Provided information Block Start

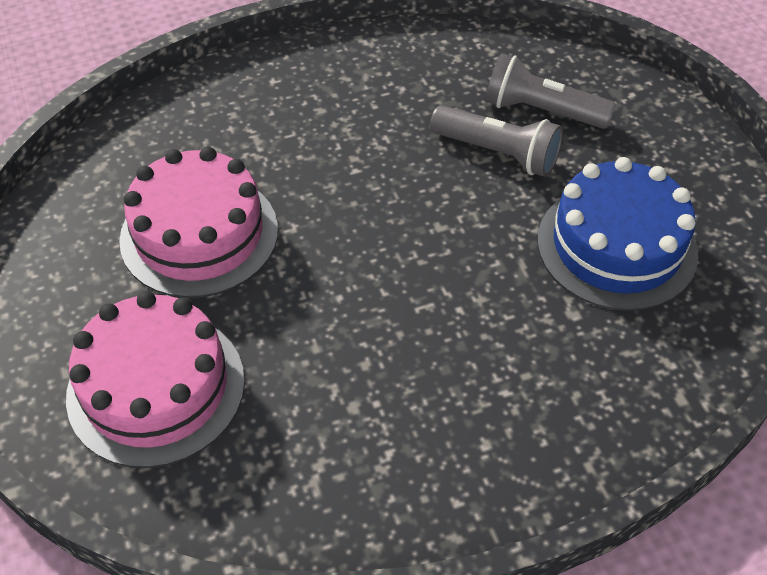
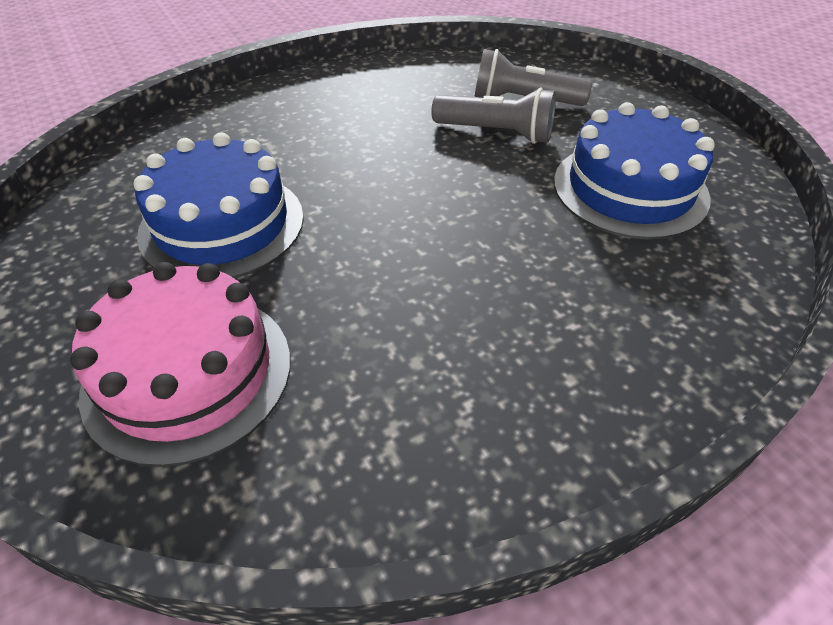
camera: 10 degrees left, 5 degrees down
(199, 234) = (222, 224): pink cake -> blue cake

Provided information Block End
Provided information Block Start

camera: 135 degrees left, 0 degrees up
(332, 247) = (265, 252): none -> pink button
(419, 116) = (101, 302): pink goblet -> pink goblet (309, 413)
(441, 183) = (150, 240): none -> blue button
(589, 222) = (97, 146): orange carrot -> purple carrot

Provided information Block End

In the data above, retype exactly and only the lines between the one holding "(441, 183) = (150, 240): none -> blue button" and the one holding "(589, 222) = (97, 146): orange", inclusive.

Solution:
(441, 183) = (150, 240): none -> blue button
(589, 222) = (97, 146): orange carrot -> purple carrot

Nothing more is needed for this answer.